#### The input
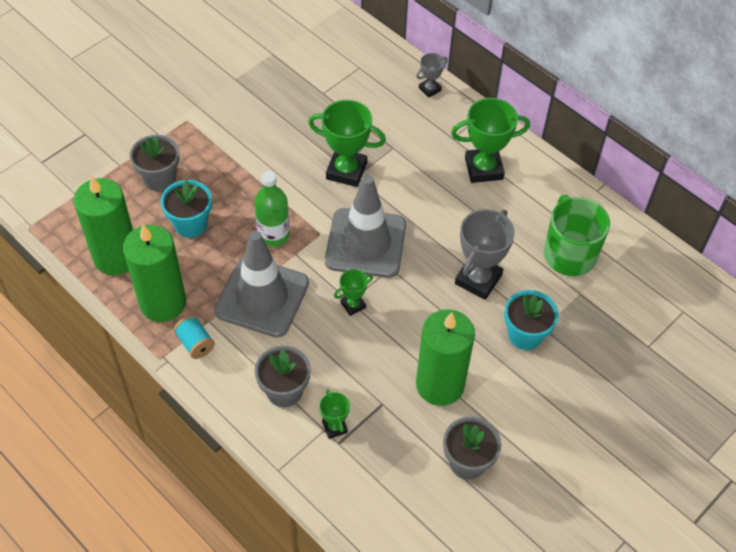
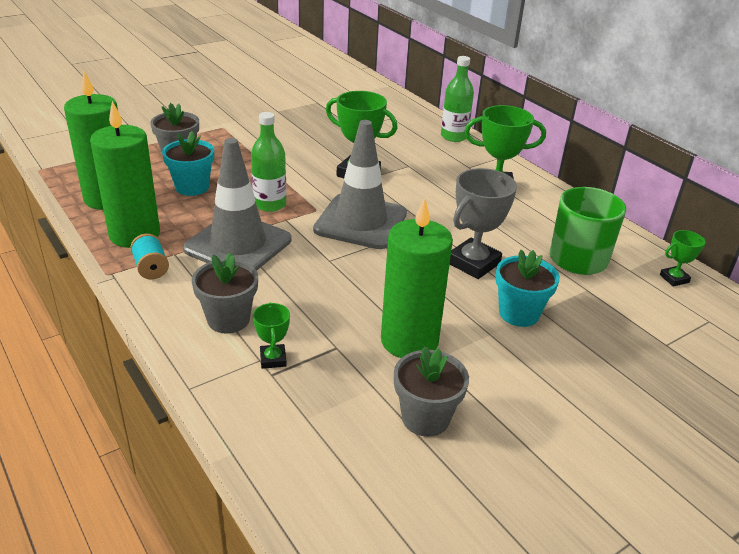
camera: 10 degrees right, 20 degrees down
(353, 305) = (331, 263): green trophy -> green trophy (674, 279)
(429, 89) = (454, 136): grey trophy -> green bottle

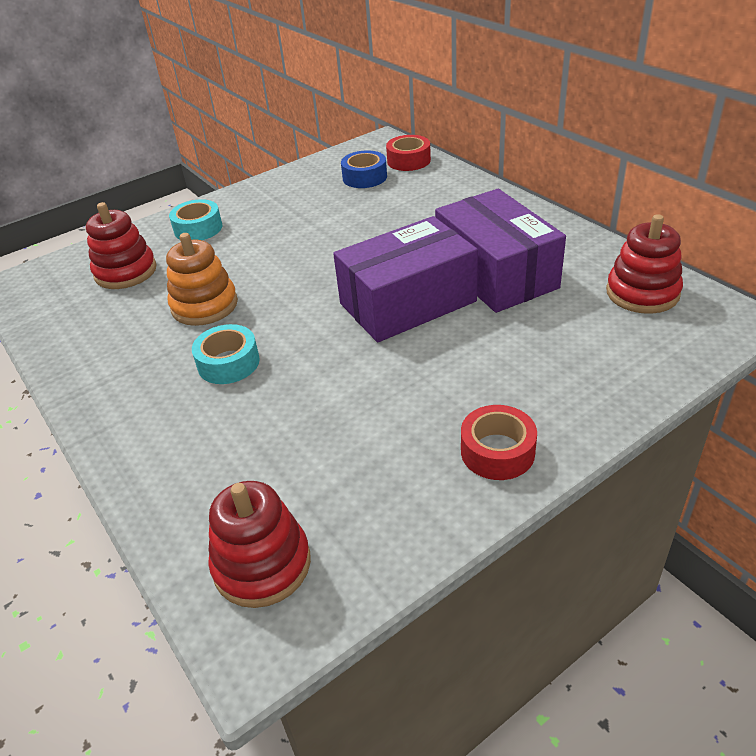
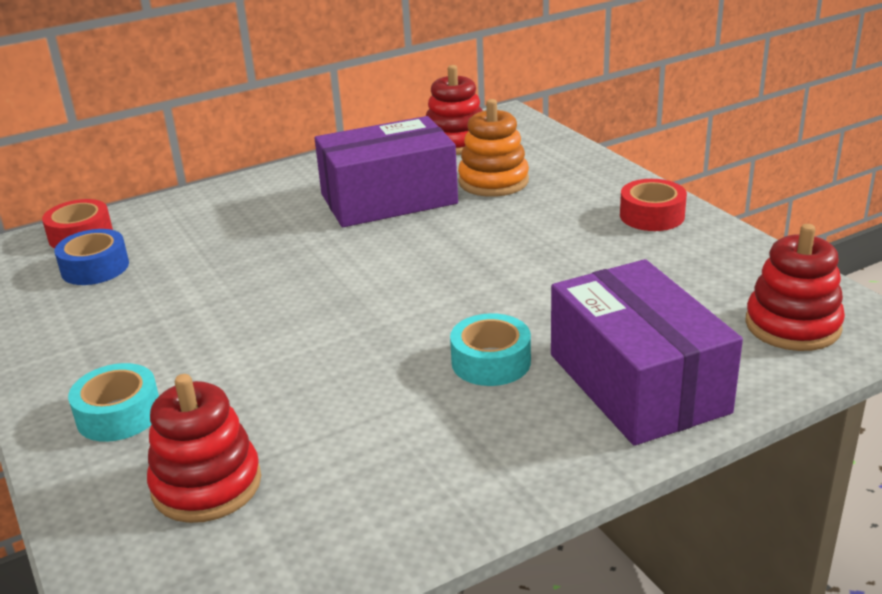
camera: 85 degrees left, 10 degrees down
(204, 305) = (353, 390): orange stacking toy -> orange stacking toy (493, 181)
(407, 302) = (418, 247): purple box -> purple box (637, 383)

#### Aim of the task
Look through the listing above. Pick out each line with "trophy" and copy it.

#### Completed exercise
(353, 305) = (331, 263): green trophy -> green trophy (674, 279)
(429, 89) = (454, 136): grey trophy -> green bottle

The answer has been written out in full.